Object state change records:
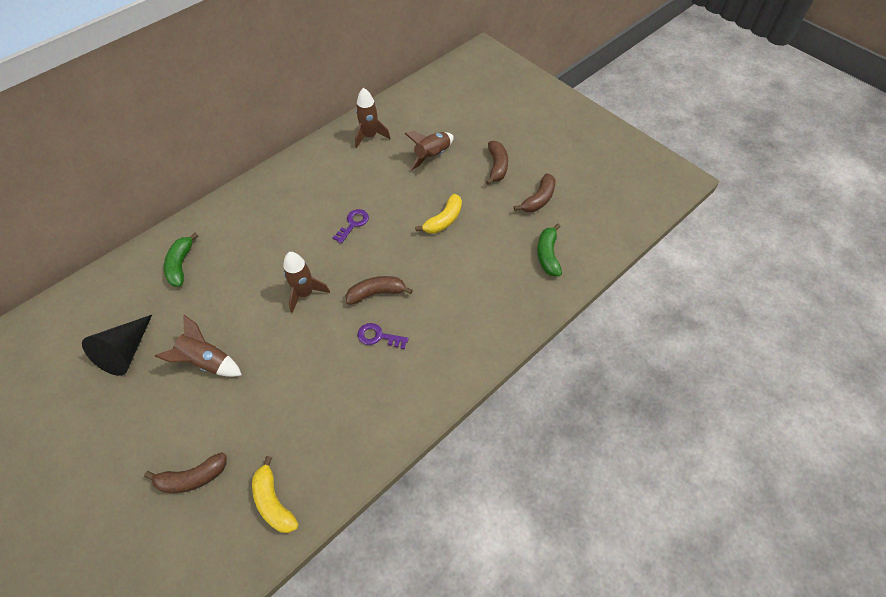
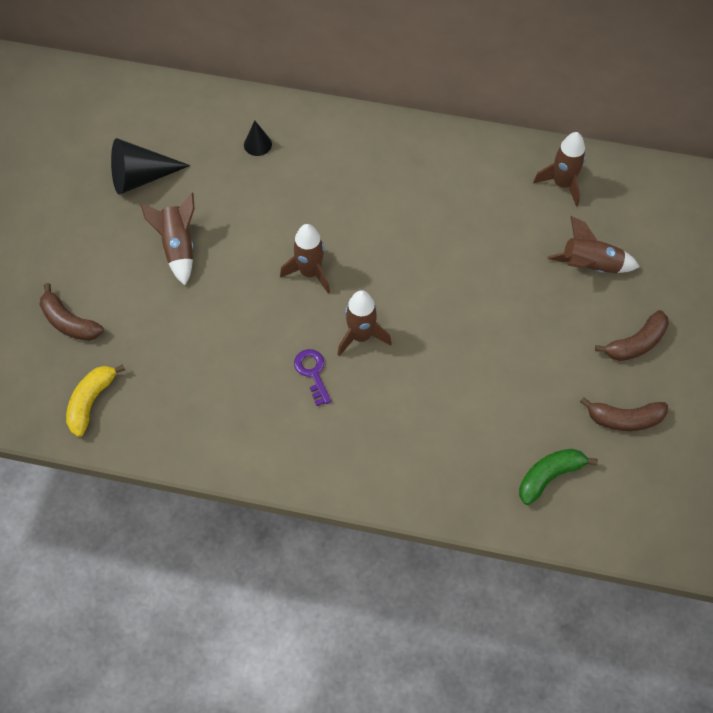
camera: 55 degrees right, 5 degrees up
(181, 265) = (257, 144): green banana -> black cone
(353, 224) = (428, 254): purple key -> none
(376, 293) = (361, 336): brown banana -> brown rocket
(444, 220) = (507, 338): yellow banana -> none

# What needs to be done
Please print exactly the lines of the entries above, beginning with the line that contains "(376, 293) = (361, 336): brown" and ending with the last line.

# Result for this task
(376, 293) = (361, 336): brown banana -> brown rocket
(444, 220) = (507, 338): yellow banana -> none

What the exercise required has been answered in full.